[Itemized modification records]
-------------------------

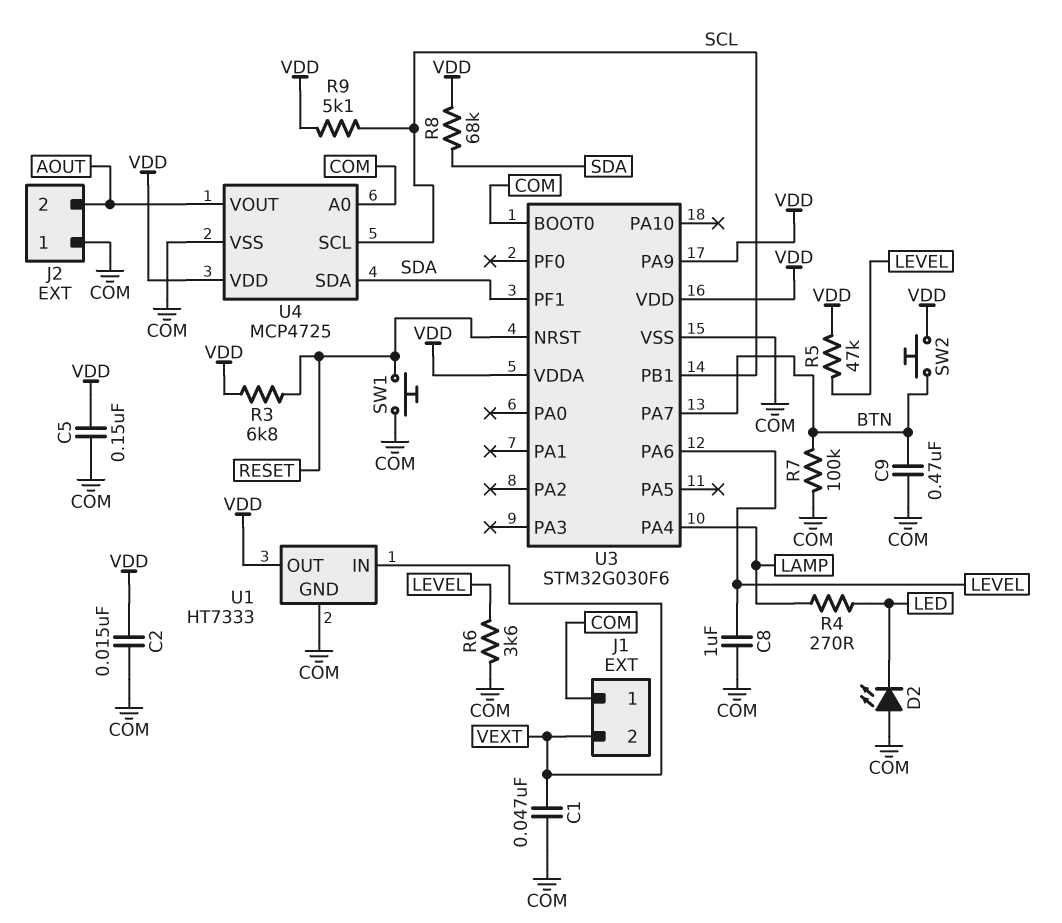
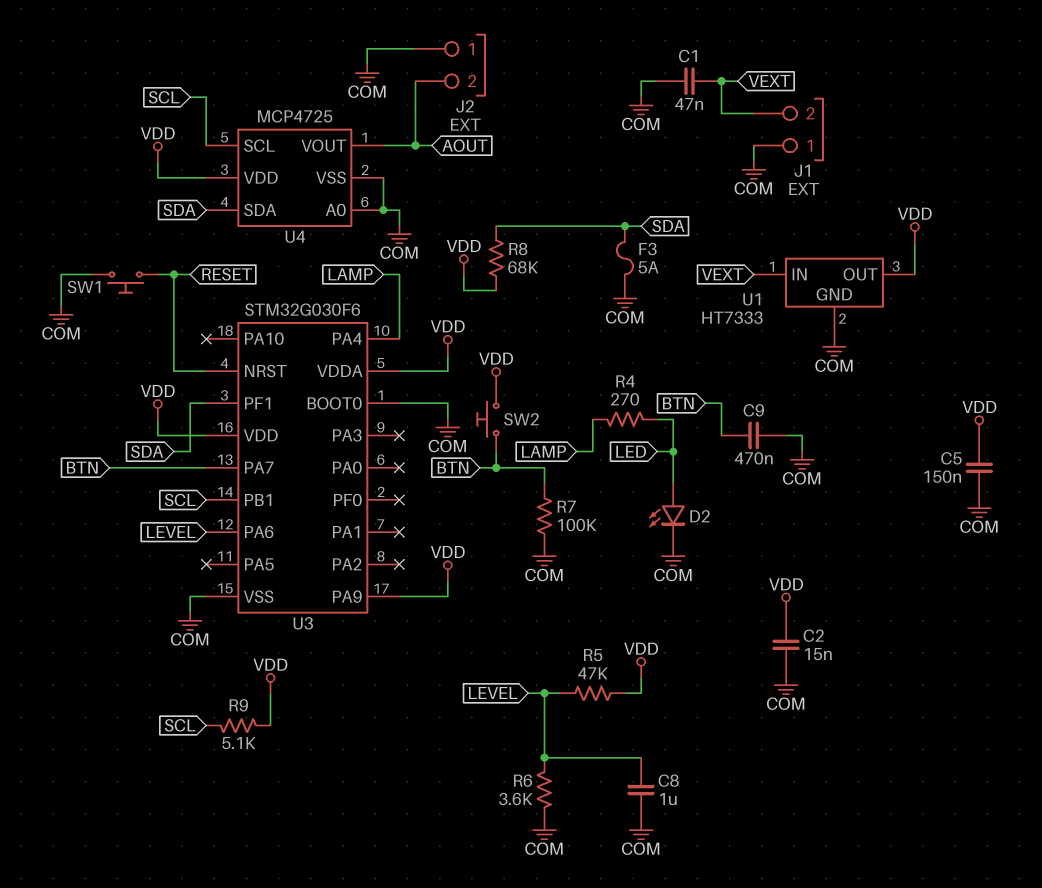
D2: LED (A COM, K LED) -> LED (A LED, K COM)
F3: none -> 5A (COM, SDA)
R3: 6.8k (RESET, VDD) -> none

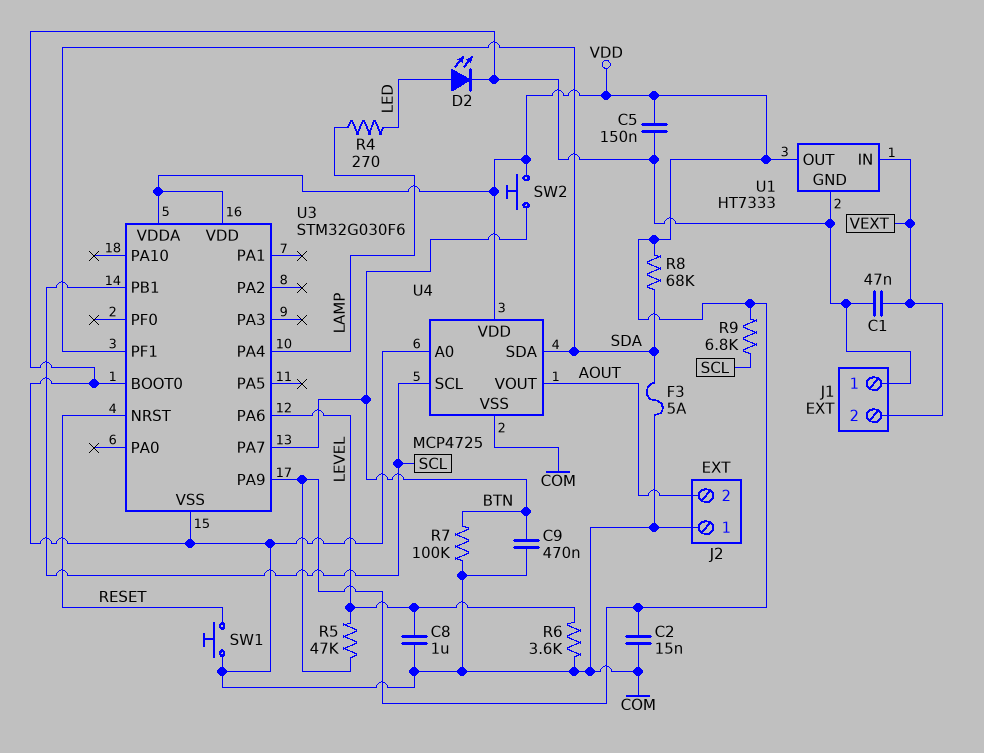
R9: 5.1k (SCL, VDD) -> 6.8k (SCL, VDD)

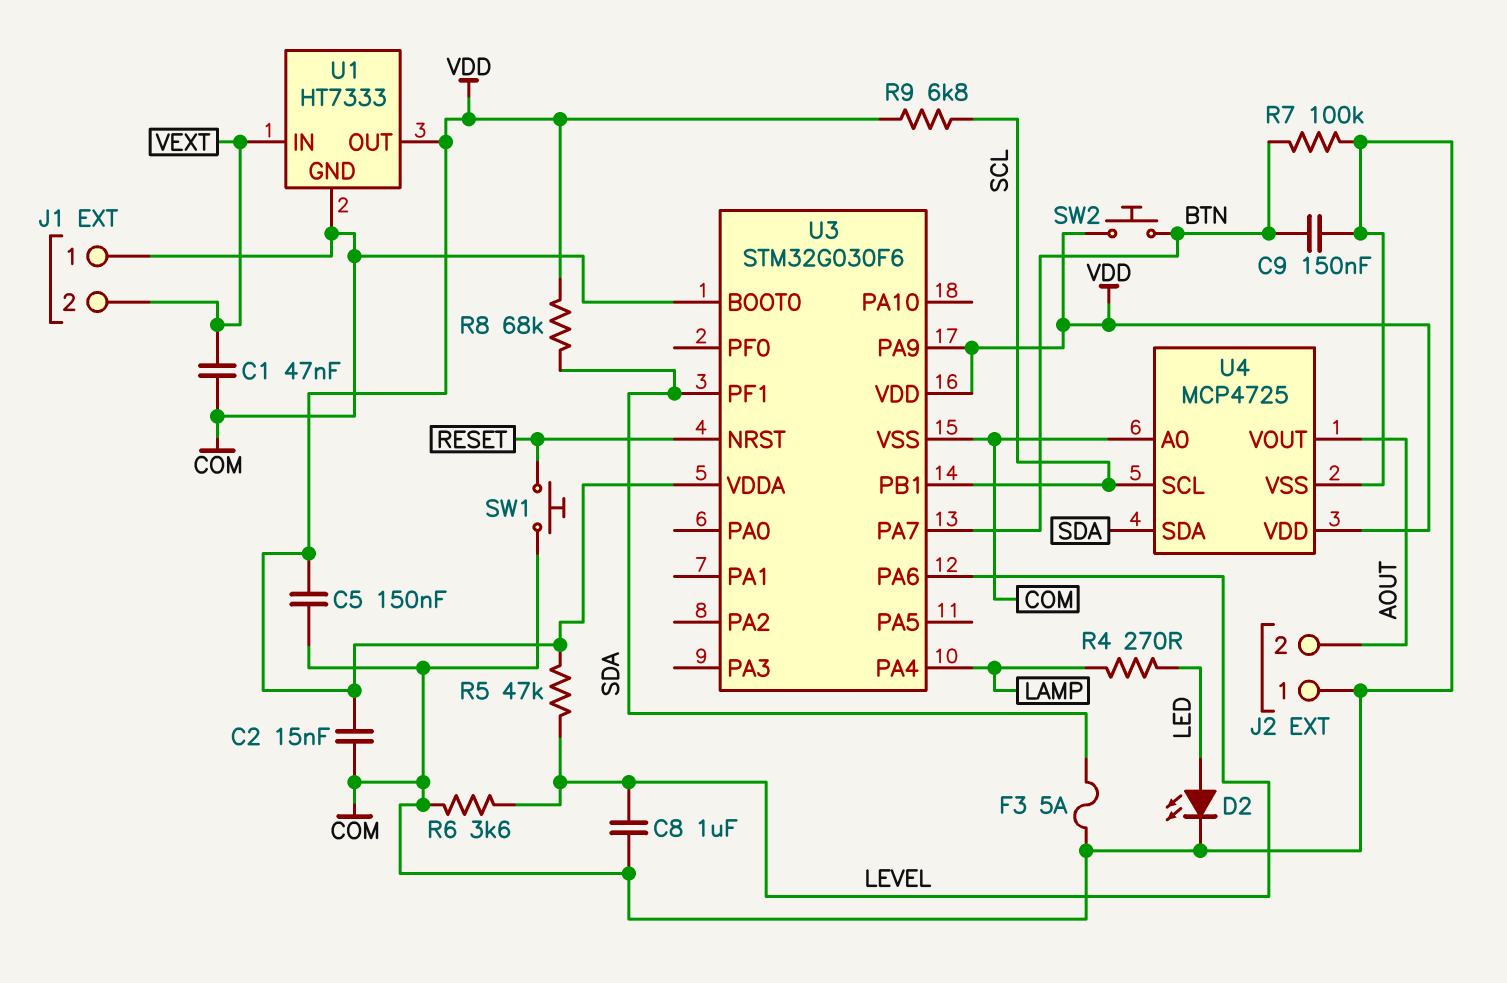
C9: 470nF (BTN, COM) -> 150nF (BTN, COM)

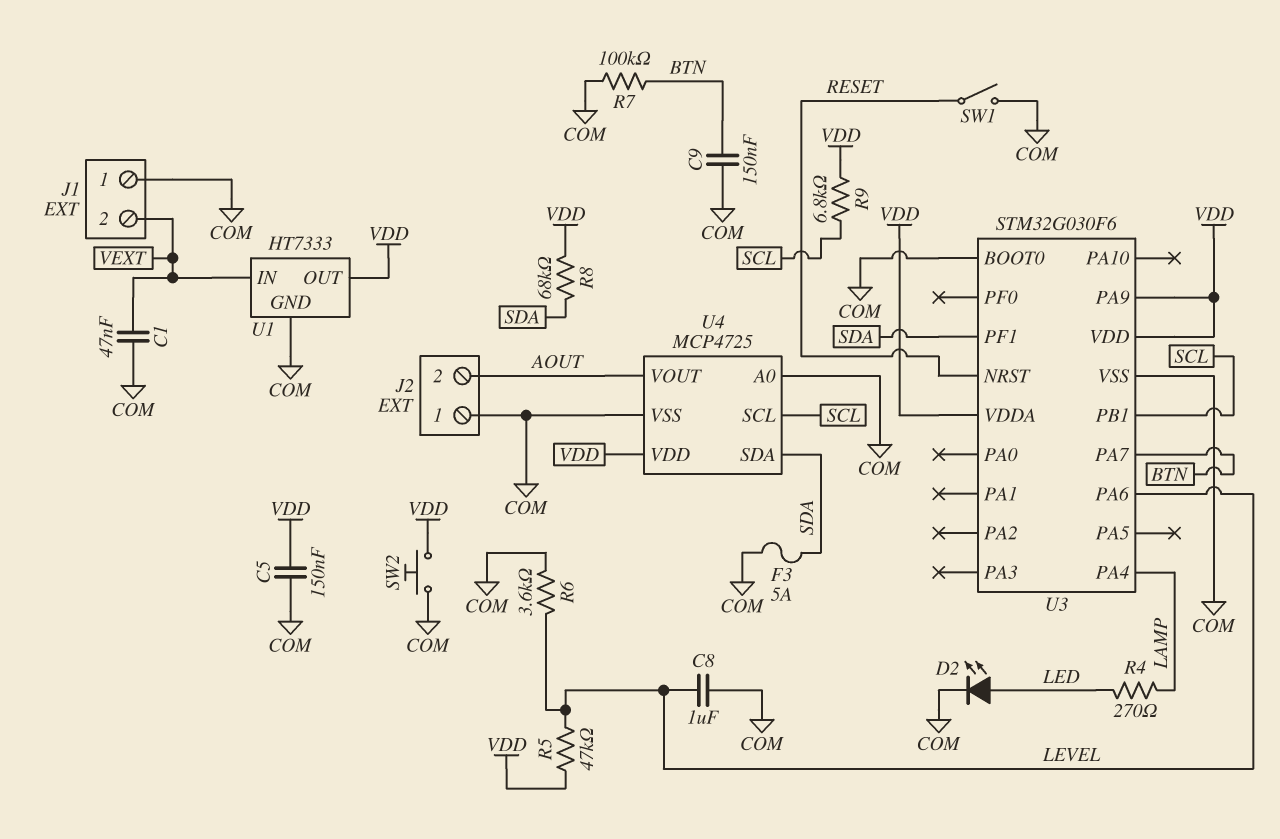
C2: 15nF (COM, VDD) -> none
SW1: button (COM, RESET) -> switch (COM, RESET)
SW2: button (BTN, VDD) -> button (COM, VDD)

-------------------------

WHAT IS REQUIRED: Reproduce every line above exactly as written, omitting the images.

RESPONSE:
D2: LED (A COM, K LED) -> LED (A LED, K COM)
F3: none -> 5A (COM, SDA)
R3: 6.8k (RESET, VDD) -> none

R9: 5.1k (SCL, VDD) -> 6.8k (SCL, VDD)

C9: 470nF (BTN, COM) -> 150nF (BTN, COM)

C2: 15nF (COM, VDD) -> none
SW1: button (COM, RESET) -> switch (COM, RESET)
SW2: button (BTN, VDD) -> button (COM, VDD)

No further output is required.